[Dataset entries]
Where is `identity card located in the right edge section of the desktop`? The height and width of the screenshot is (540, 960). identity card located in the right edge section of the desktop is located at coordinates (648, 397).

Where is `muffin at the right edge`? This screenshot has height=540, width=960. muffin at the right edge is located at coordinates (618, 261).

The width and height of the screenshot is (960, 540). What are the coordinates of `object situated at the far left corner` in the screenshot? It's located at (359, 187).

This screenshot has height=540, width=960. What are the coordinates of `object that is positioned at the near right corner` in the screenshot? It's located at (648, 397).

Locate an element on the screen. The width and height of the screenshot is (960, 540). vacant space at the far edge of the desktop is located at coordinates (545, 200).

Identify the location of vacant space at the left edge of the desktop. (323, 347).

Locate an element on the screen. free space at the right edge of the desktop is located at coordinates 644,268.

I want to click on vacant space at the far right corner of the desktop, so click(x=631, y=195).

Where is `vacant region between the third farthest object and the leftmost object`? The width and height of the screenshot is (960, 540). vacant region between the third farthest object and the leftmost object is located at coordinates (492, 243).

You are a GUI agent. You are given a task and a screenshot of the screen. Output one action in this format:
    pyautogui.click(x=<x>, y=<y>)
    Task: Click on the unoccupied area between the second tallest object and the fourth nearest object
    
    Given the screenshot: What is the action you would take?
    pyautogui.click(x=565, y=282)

* * *

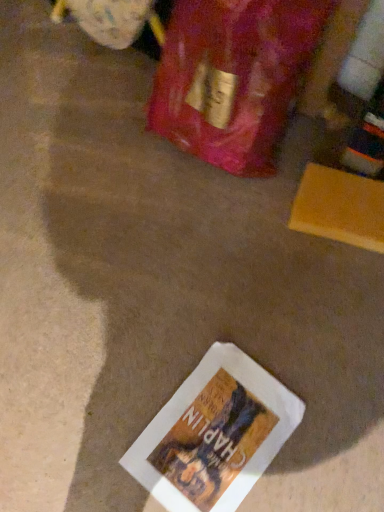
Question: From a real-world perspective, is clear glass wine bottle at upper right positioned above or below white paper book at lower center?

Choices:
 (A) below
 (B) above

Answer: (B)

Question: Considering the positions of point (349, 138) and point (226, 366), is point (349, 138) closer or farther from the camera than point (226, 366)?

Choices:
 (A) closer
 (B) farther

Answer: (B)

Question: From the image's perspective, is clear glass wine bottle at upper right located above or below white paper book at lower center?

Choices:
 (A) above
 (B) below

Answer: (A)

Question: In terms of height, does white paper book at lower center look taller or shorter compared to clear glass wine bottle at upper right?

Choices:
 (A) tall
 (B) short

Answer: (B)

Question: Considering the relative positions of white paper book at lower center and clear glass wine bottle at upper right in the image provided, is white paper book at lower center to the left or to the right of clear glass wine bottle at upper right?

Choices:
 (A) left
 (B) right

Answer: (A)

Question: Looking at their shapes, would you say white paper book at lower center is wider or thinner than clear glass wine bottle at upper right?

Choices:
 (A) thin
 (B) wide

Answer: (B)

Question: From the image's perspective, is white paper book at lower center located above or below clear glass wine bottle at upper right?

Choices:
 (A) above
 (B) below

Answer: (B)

▶ [TRY IT]: From the listing above, write out everything from the line containing "This screenshot has height=540, width=960. What" down to the line containing "Locate an element on the screen. The", with "empty space" in place of "vacant space" and all other text left unchanged.

▶ [SOLUTION]:
This screenshot has height=540, width=960. What are the coordinates of `object that is positioned at the near right corner` in the screenshot? It's located at (648, 397).

Locate an element on the screen. The width and height of the screenshot is (960, 540). empty space at the far edge of the desktop is located at coordinates (545, 200).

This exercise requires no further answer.